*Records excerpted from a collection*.
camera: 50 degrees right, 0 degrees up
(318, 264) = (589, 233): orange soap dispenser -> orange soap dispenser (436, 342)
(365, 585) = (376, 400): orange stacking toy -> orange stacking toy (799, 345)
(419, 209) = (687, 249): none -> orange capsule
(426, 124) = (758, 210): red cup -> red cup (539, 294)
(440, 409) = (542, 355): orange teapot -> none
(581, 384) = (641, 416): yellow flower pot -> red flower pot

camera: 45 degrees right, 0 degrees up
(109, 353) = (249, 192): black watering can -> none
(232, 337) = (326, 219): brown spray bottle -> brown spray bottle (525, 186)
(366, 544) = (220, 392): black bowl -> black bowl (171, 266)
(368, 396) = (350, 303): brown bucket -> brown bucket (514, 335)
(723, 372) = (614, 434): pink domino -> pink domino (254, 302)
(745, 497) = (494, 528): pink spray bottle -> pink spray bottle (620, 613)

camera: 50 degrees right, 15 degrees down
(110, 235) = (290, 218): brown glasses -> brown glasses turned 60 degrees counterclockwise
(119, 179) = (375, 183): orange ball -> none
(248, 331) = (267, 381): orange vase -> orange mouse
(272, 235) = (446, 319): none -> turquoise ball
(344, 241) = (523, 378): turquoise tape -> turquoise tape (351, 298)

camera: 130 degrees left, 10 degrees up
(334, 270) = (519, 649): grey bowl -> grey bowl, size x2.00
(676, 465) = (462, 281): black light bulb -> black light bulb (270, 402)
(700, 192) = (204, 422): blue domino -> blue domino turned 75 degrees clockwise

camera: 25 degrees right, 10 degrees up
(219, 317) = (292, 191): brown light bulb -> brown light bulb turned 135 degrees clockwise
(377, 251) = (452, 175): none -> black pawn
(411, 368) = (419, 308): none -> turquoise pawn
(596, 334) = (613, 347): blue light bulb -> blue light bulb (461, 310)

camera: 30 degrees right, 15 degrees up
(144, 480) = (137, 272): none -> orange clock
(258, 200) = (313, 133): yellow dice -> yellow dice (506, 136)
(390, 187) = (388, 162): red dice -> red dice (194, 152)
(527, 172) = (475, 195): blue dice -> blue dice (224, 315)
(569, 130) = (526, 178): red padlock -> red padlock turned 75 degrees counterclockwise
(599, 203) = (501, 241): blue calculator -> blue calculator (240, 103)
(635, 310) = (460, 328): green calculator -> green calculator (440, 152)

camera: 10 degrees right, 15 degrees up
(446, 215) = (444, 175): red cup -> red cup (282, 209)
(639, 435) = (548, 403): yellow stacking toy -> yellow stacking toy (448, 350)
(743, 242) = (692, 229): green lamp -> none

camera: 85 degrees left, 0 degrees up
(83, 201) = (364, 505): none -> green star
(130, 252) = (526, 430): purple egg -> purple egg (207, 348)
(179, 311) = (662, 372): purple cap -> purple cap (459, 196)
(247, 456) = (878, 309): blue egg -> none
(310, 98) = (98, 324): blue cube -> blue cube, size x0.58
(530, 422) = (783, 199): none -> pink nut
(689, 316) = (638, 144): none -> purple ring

*Aim of the task*. Going through the records, work out how many lines contain the word "orange". Please answer with the number only.

*Solved exercise*. 7